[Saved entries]
************
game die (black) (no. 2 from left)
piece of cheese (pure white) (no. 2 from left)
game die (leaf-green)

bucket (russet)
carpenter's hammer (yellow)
************
### DIRECTIONS
Only lines holding the word "left" are wanted, so copy each of them from the records above.

### SOLUTION FOR THIS EXERCISE
game die (black) (no. 2 from left)
piece of cheese (pure white) (no. 2 from left)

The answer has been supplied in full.